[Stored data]
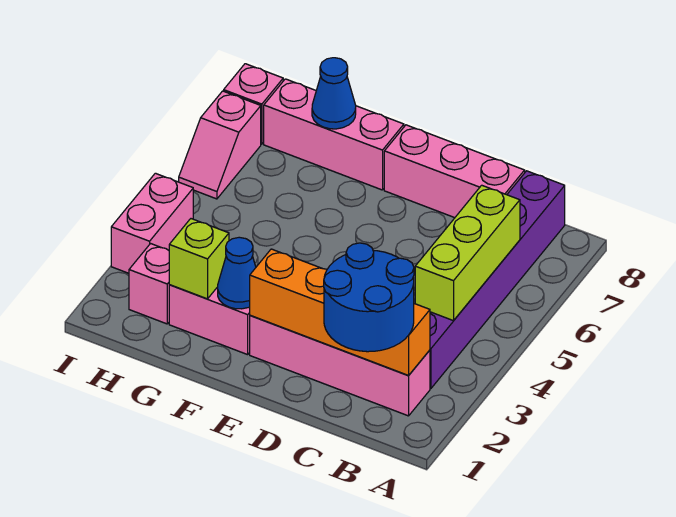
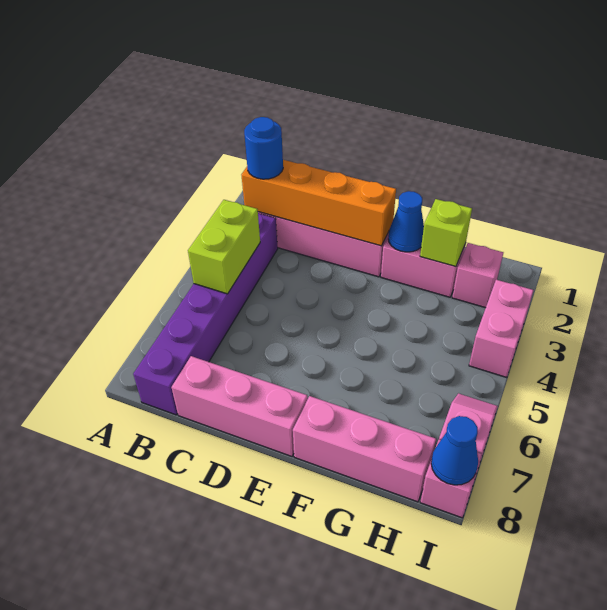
blue round brick B1:C2 level 3 -> blue round brick B2 level 3
lime brick B4:B6 level 2 -> lime brick B4:B5 level 2
blue cone G8 level 2 -> blue cone I8 level 2

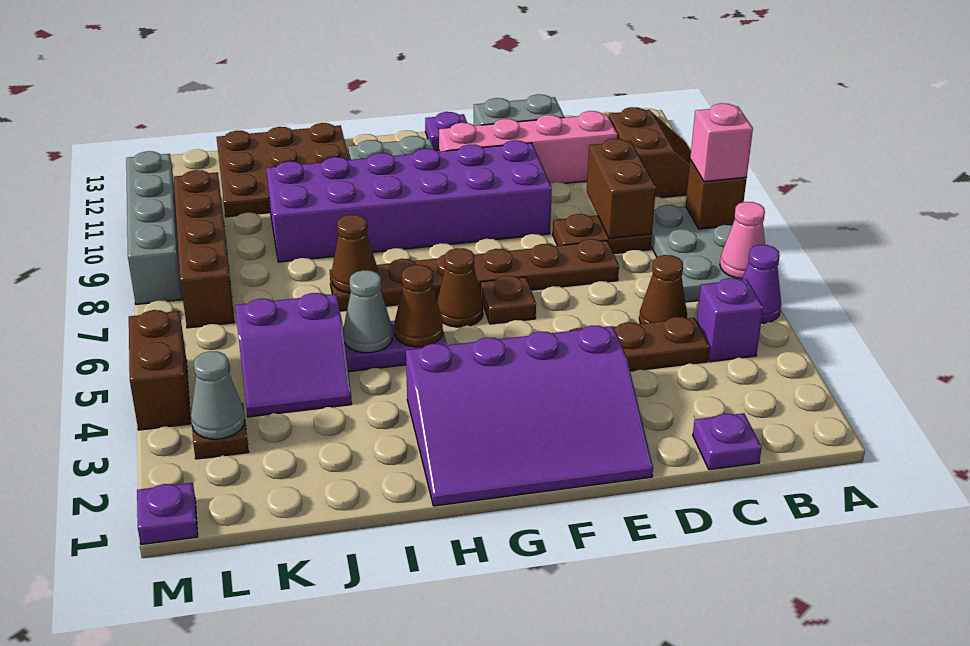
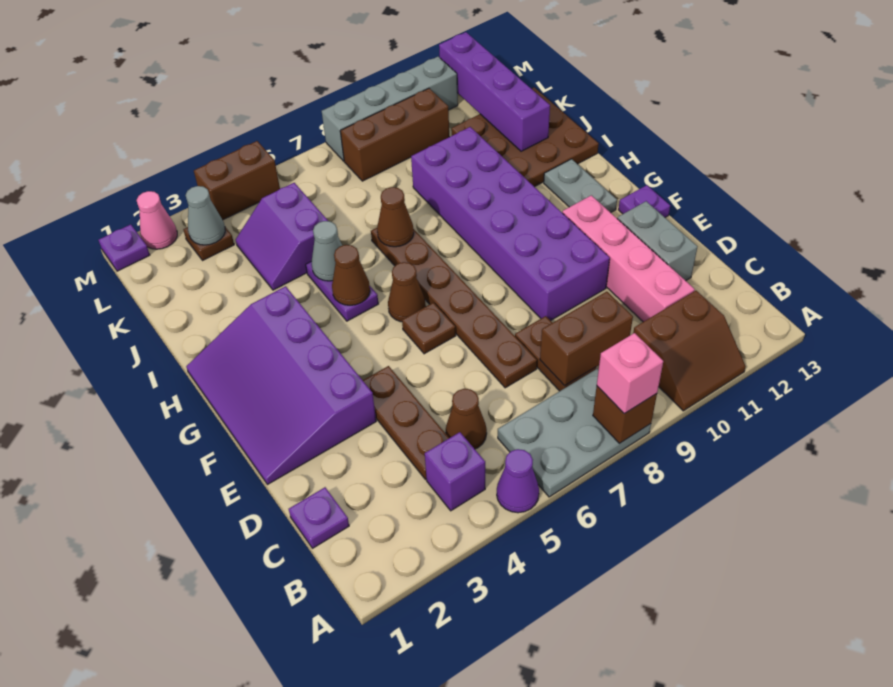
pink cone A6 level 2 -> pink cone M2 level 1
none -> purple brick J12:M12 level 2
brown brick L7:L10 level 1 -> brown brick L8:L10 level 1

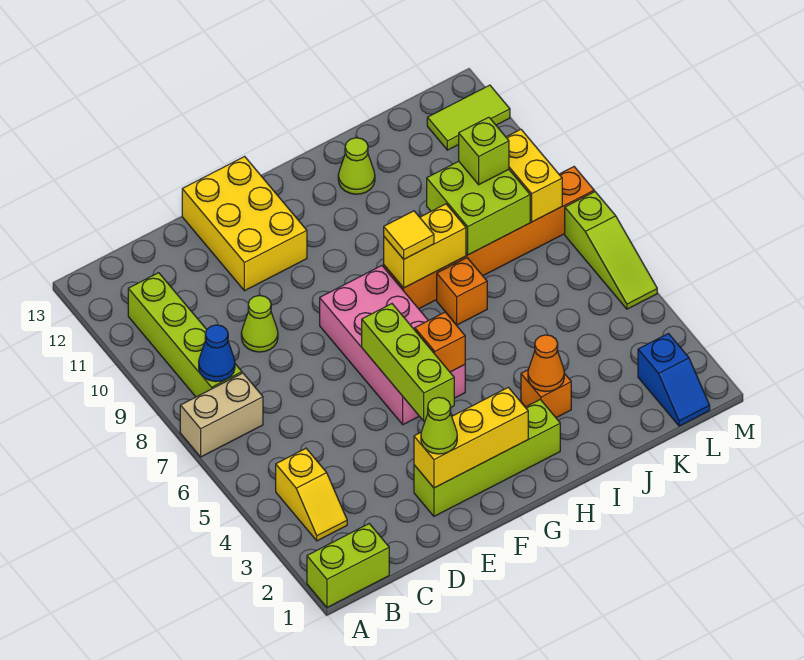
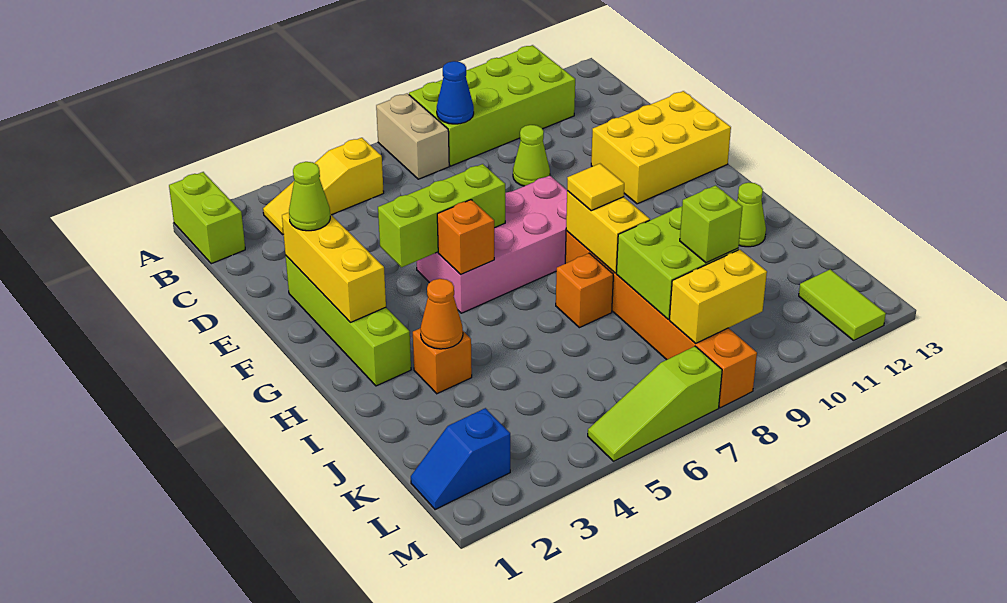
yellow slope B3:B4 level 1 top 4 -> yellow slope B3:B5 level 1 top 5
lime brick B8:B11 level 1 -> lime brick A8:B11 level 1

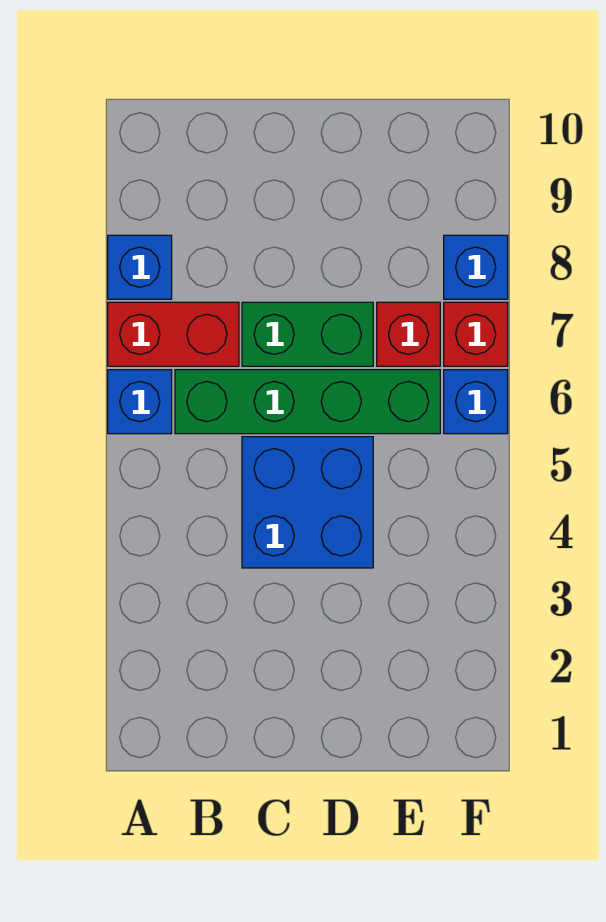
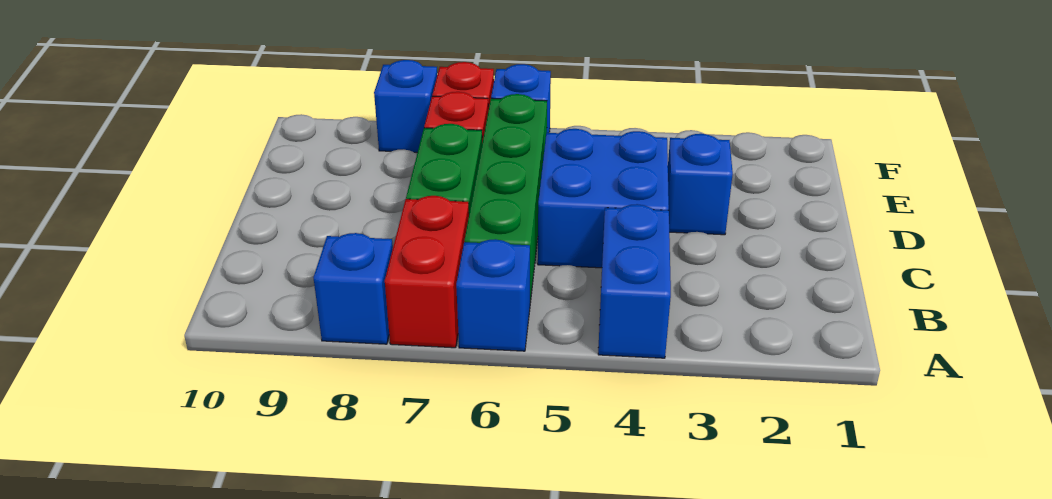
none -> blue brick A4:B4 level 1
none -> blue brick D3 level 1

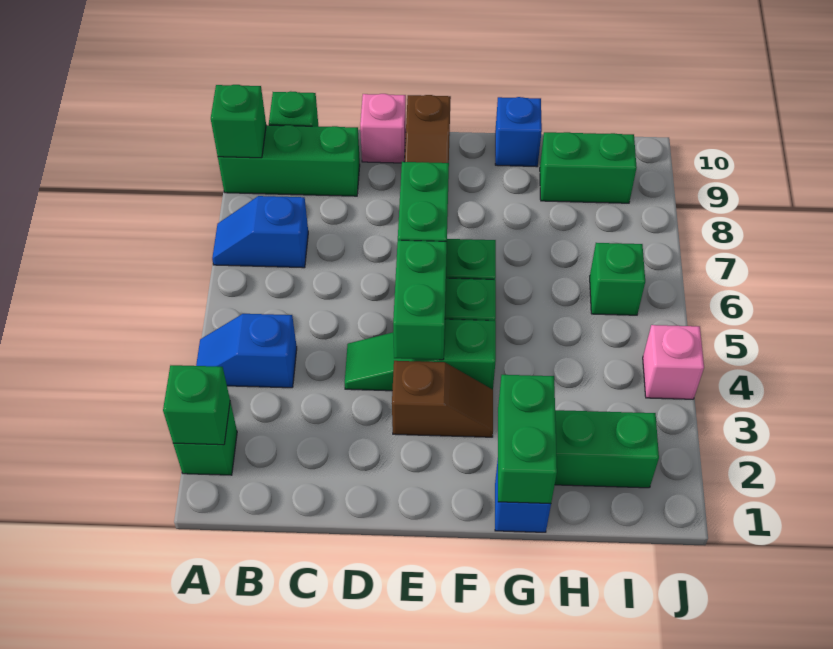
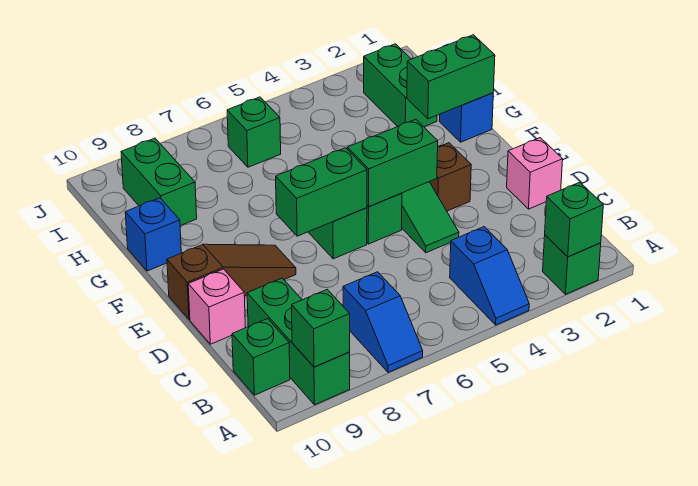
pink brick J4 level 1 -> pink brick D1 level 1

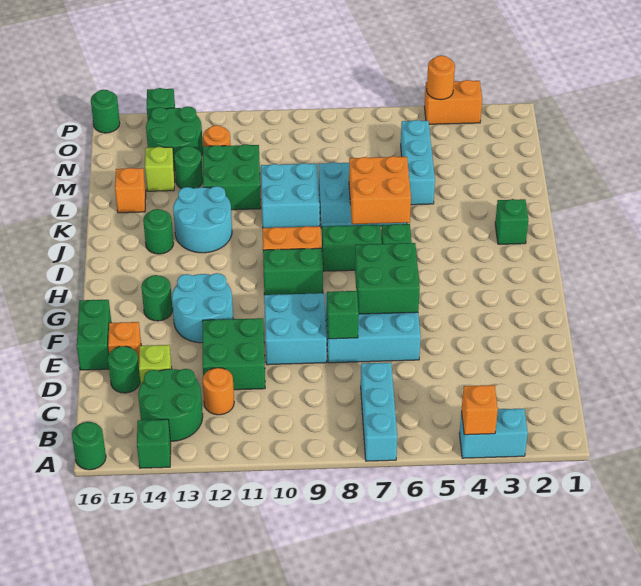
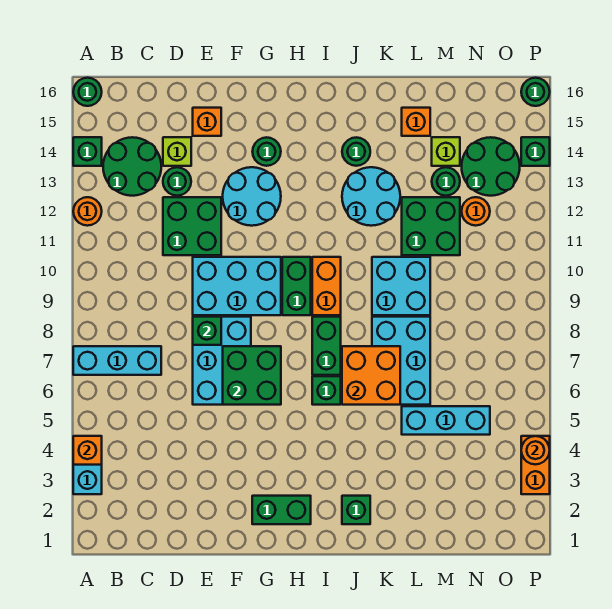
orange round brick C12 level 1 -> orange round brick A12 level 1
green round brick D15 level 1 -> green round brick D13 level 1
cyan brick E9:F10 level 1 -> cyan brick E9:G10 level 1
green brick E16:F16 level 1 -> green brick G2:H2 level 1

### What to produce
No pictures should appear in the copy, which holds exactly the lines from the first line of the data through the line with "yellow slope B3:B4" and nothing else.

### Answer box
blue round brick B1:C2 level 3 -> blue round brick B2 level 3
lime brick B4:B6 level 2 -> lime brick B4:B5 level 2
blue cone G8 level 2 -> blue cone I8 level 2

pink cone A6 level 2 -> pink cone M2 level 1
none -> purple brick J12:M12 level 2
brown brick L7:L10 level 1 -> brown brick L8:L10 level 1

yellow slope B3:B4 level 1 top 4 -> yellow slope B3:B5 level 1 top 5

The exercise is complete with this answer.